Object correspondence data
━━━

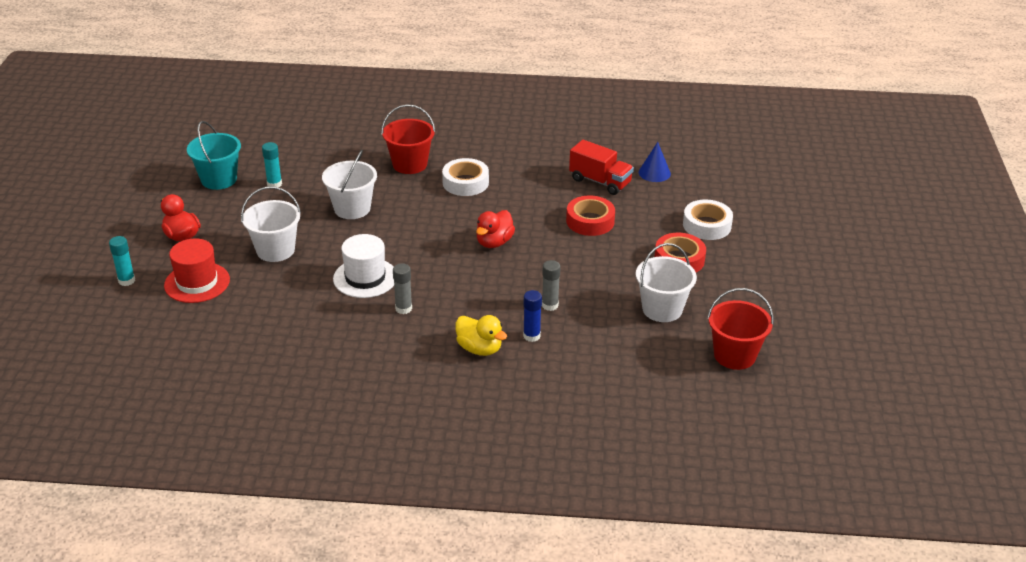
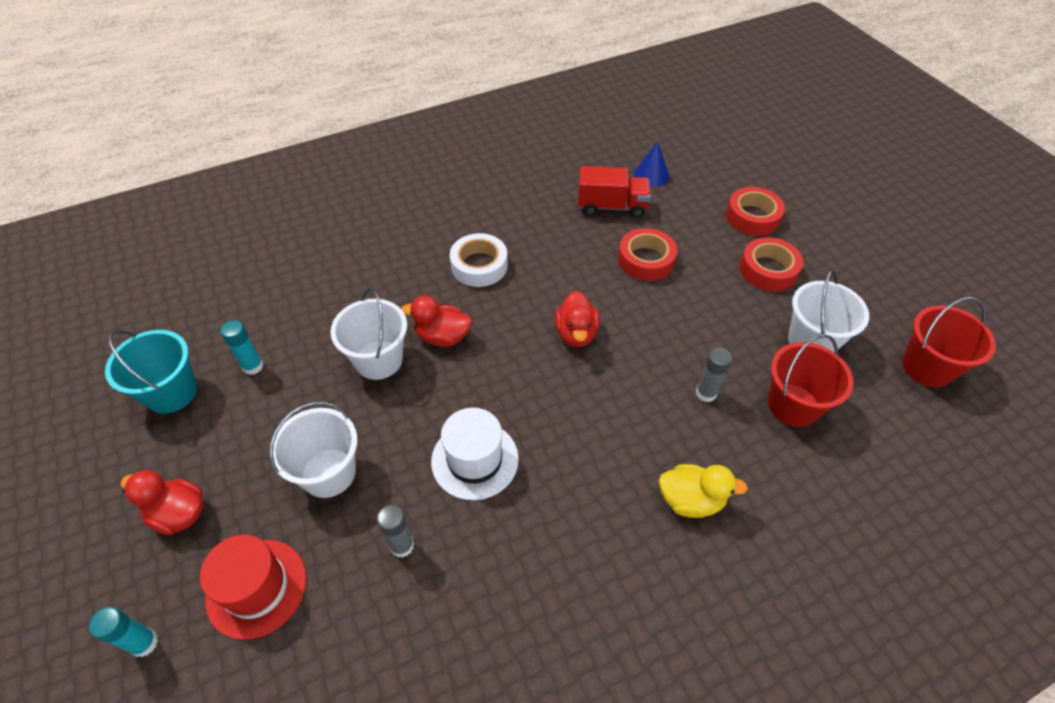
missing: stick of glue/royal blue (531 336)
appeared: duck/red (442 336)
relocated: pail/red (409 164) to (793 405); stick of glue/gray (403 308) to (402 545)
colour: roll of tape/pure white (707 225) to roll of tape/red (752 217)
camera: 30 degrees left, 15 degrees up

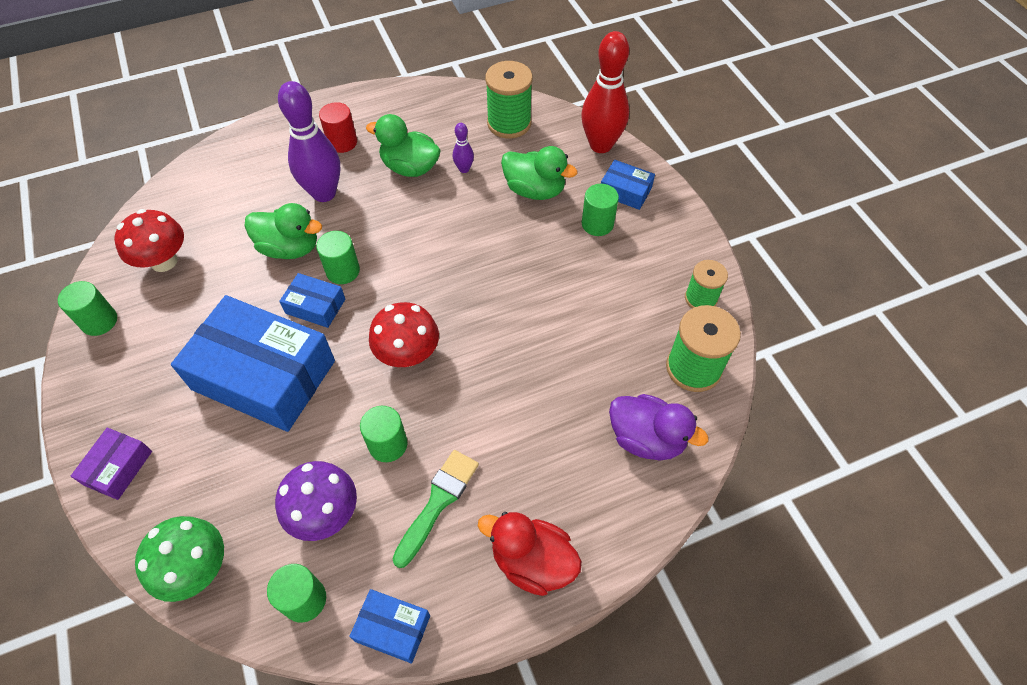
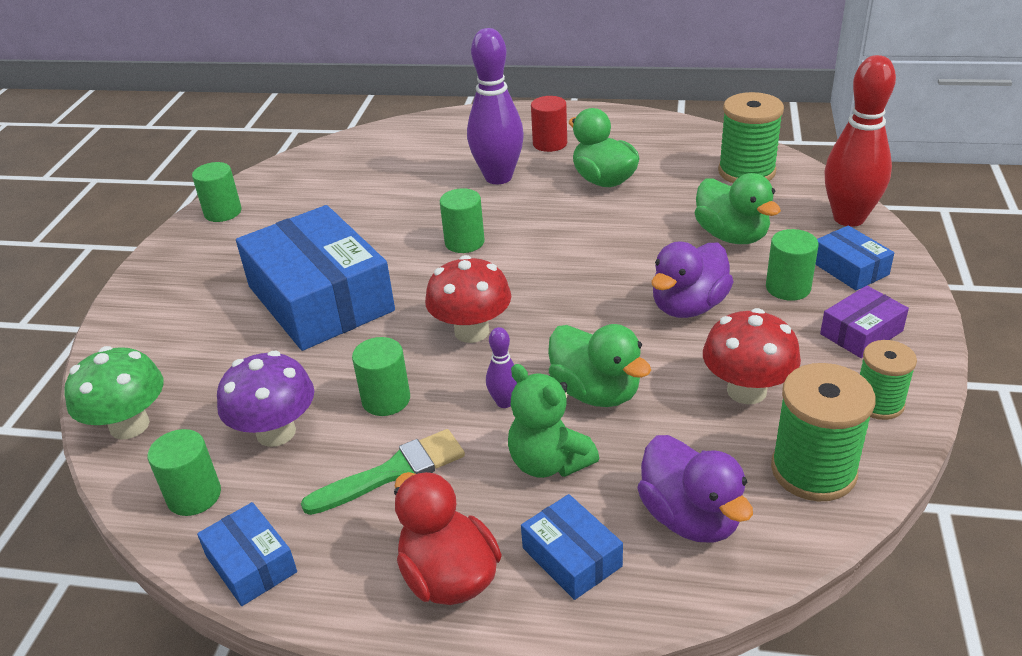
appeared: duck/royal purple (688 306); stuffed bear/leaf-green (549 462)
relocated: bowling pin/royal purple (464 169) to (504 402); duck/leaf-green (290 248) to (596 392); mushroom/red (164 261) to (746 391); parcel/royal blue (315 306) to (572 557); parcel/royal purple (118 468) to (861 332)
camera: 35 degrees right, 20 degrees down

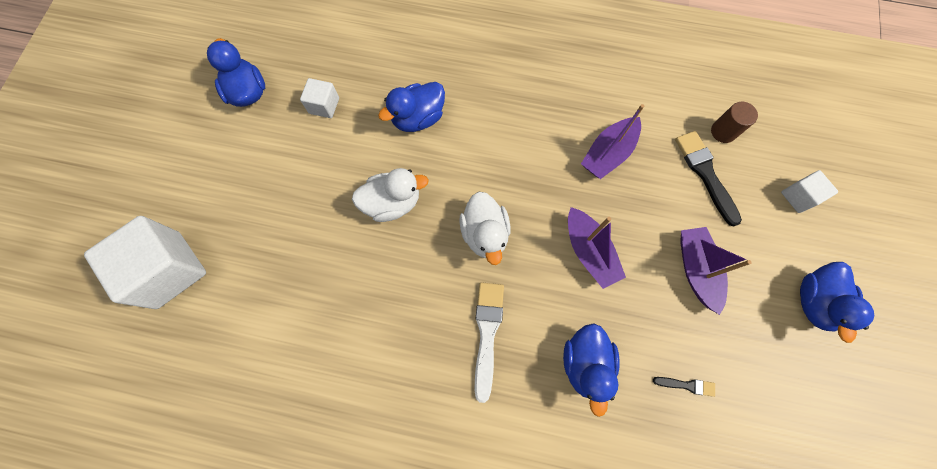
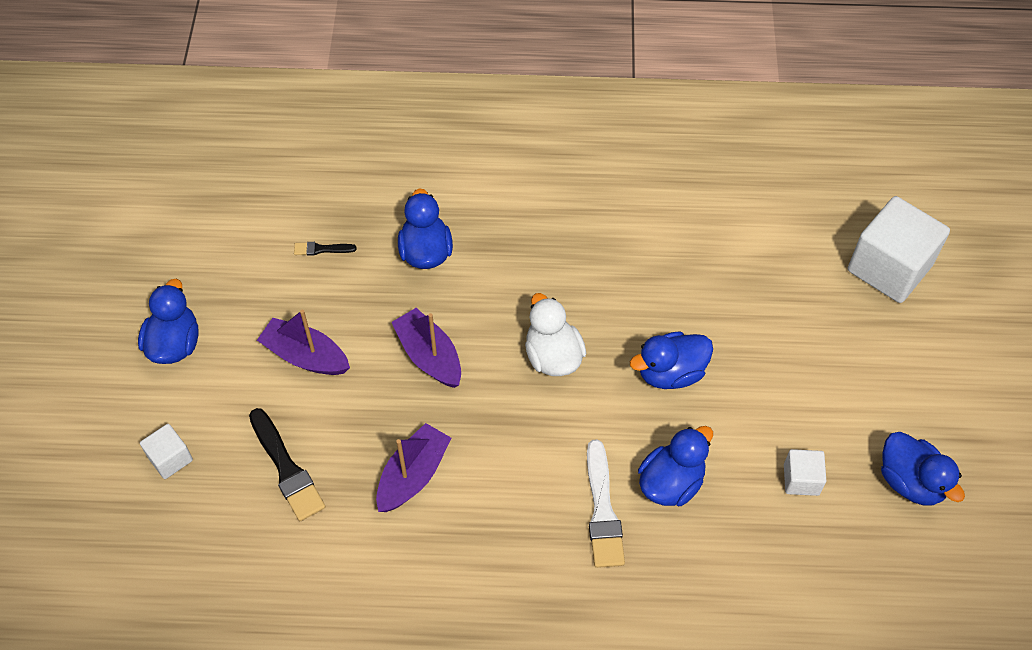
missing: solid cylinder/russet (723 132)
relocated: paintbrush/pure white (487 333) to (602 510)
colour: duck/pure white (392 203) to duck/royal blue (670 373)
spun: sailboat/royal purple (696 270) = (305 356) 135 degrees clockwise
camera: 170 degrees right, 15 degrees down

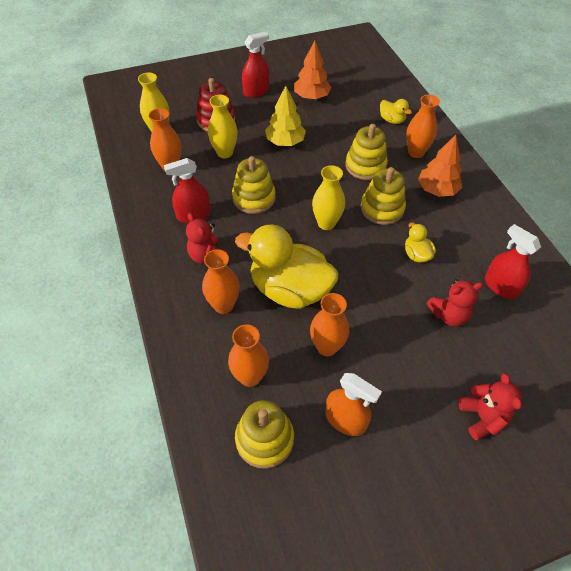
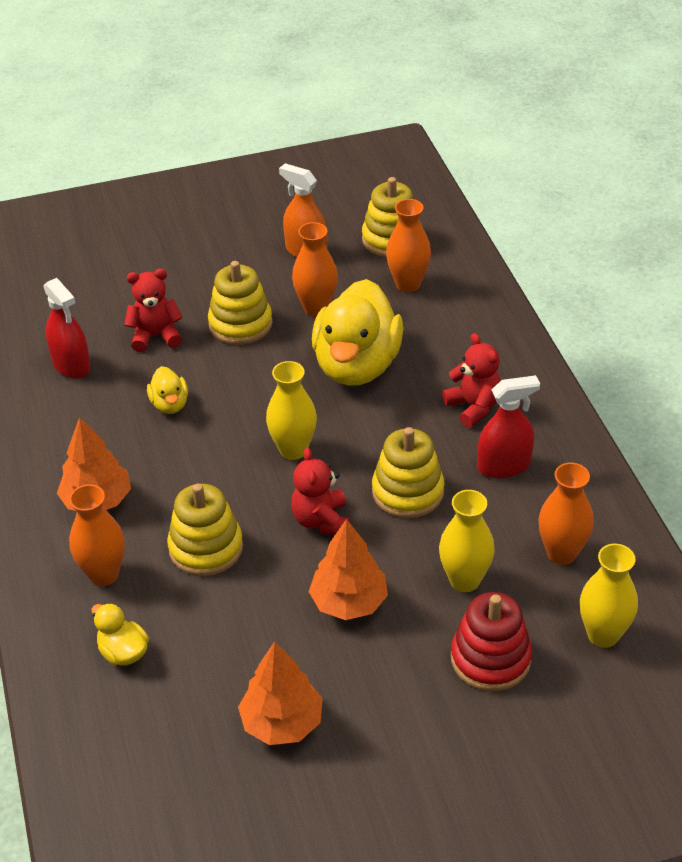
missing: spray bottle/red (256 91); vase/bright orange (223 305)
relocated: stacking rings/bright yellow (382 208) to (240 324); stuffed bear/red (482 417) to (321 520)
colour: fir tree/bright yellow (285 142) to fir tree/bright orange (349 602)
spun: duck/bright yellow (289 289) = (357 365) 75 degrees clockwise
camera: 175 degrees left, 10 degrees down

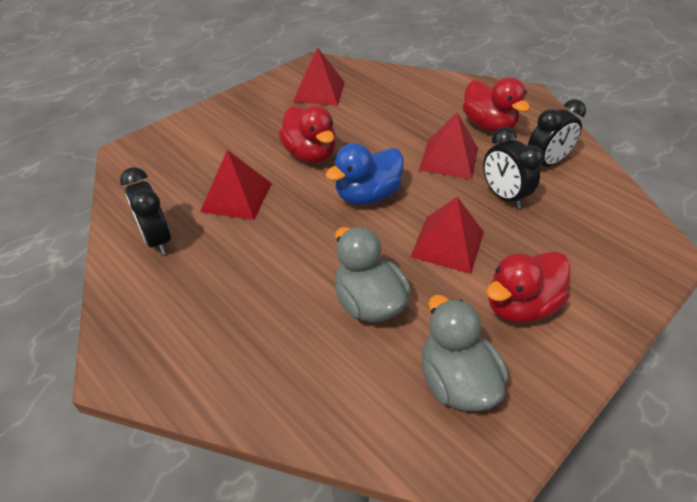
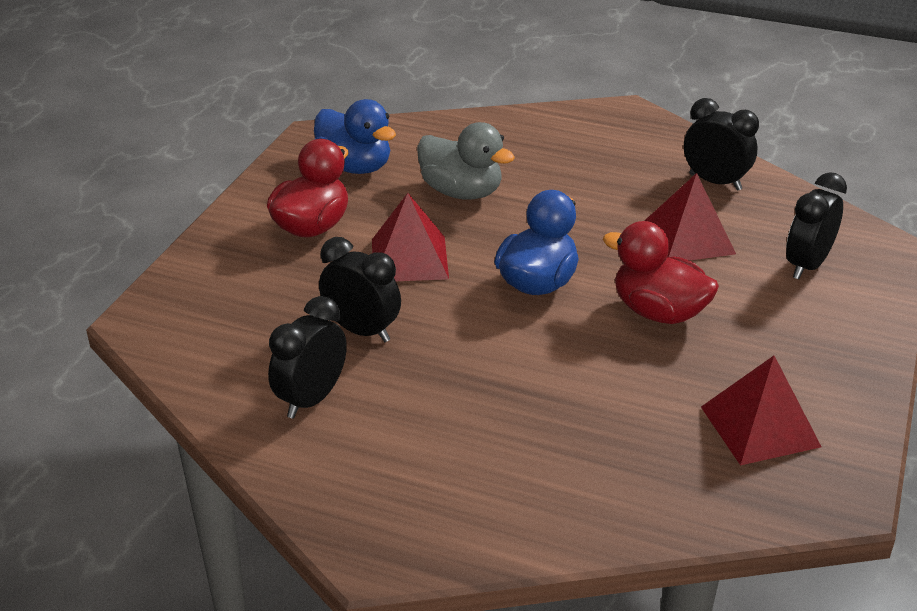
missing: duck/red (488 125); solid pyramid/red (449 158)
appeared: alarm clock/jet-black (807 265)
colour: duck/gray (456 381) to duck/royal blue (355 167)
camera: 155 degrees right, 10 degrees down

━━━

EXERCISE: Please reproduce the lines from the line with "relocated: pail/red (409" to the line with "colour: roll of", both ends included, exactly as they appear above.

REPLY:
relocated: pail/red (409 164) to (793 405); stick of glue/gray (403 308) to (402 545)
colour: roll of tape/pure white (707 225) to roll of tape/red (752 217)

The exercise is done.